### PROBLEM REQUIREMENTS
Please make sure what you return matches the listing below exactly, minus its pictures.

### GIVEN DATA
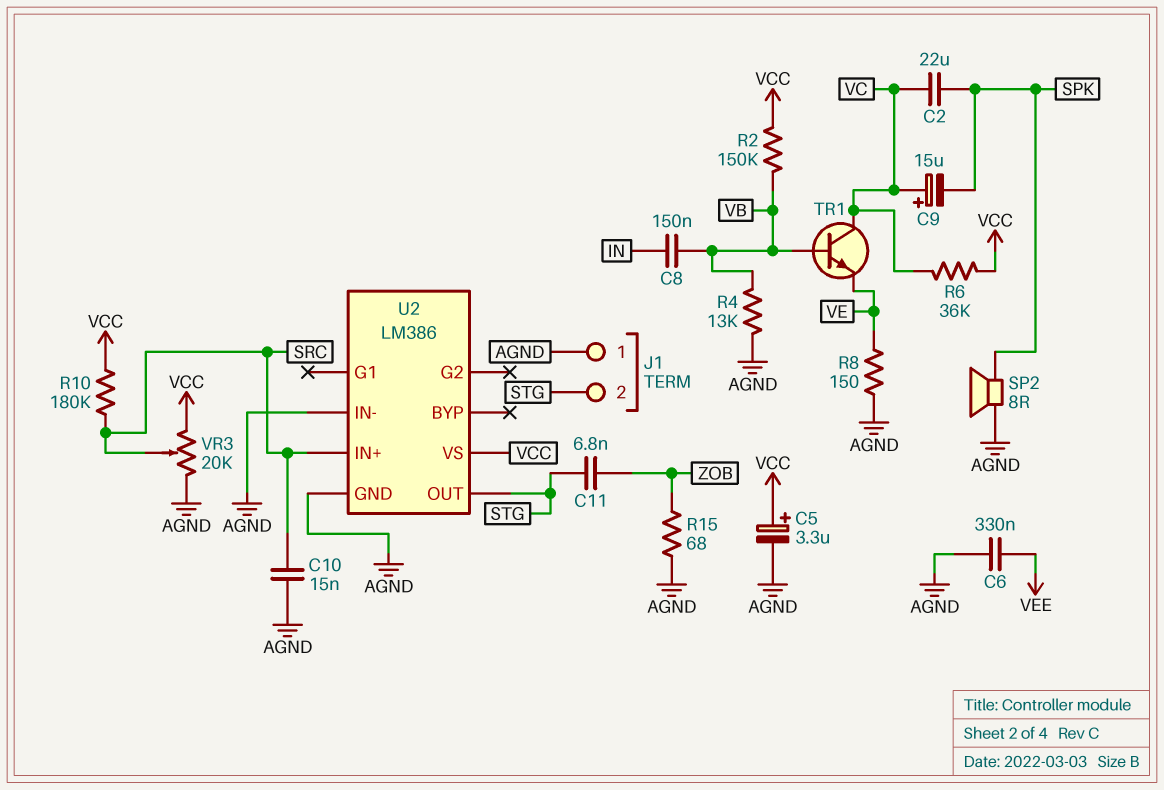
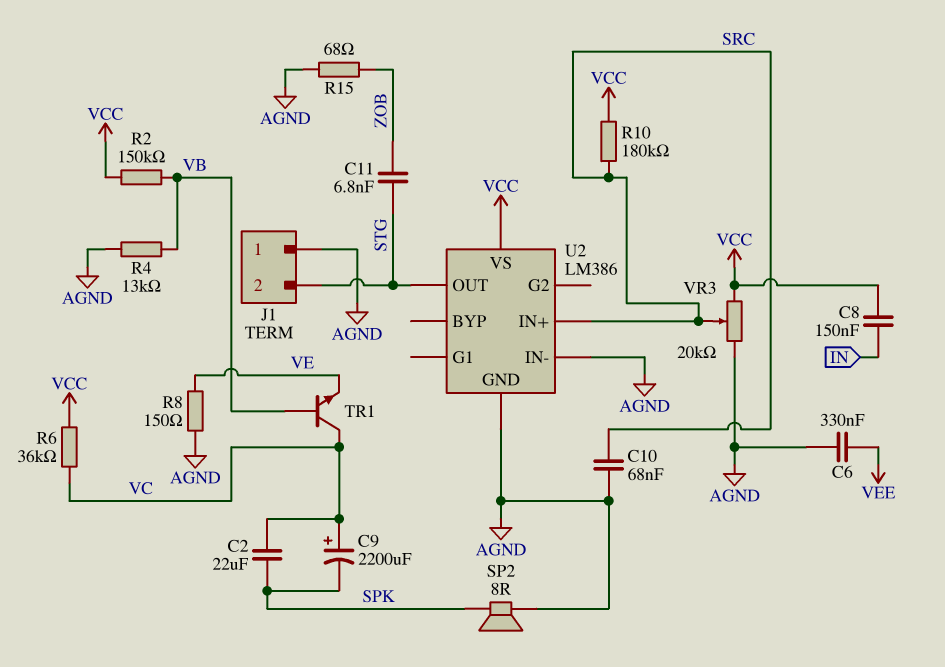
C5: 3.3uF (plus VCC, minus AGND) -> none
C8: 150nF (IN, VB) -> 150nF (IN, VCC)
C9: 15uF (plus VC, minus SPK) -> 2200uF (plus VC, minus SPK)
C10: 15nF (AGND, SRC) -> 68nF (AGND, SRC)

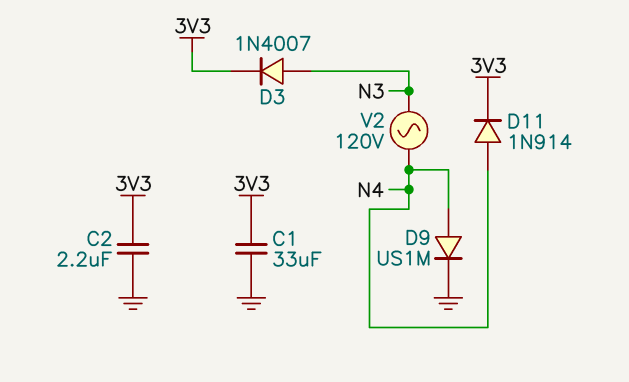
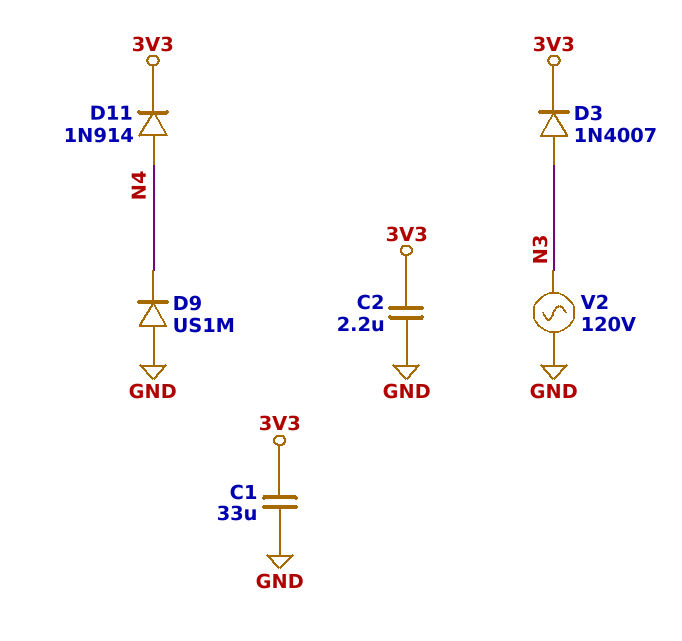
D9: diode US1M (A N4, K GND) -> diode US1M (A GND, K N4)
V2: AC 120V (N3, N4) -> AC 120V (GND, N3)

### RESPONSE BOX
C5: 3.3uF (plus VCC, minus AGND) -> none
C8: 150nF (IN, VB) -> 150nF (IN, VCC)
C9: 15uF (plus VC, minus SPK) -> 2200uF (plus VC, minus SPK)
C10: 15nF (AGND, SRC) -> 68nF (AGND, SRC)

D9: diode US1M (A N4, K GND) -> diode US1M (A GND, K N4)
V2: AC 120V (N3, N4) -> AC 120V (GND, N3)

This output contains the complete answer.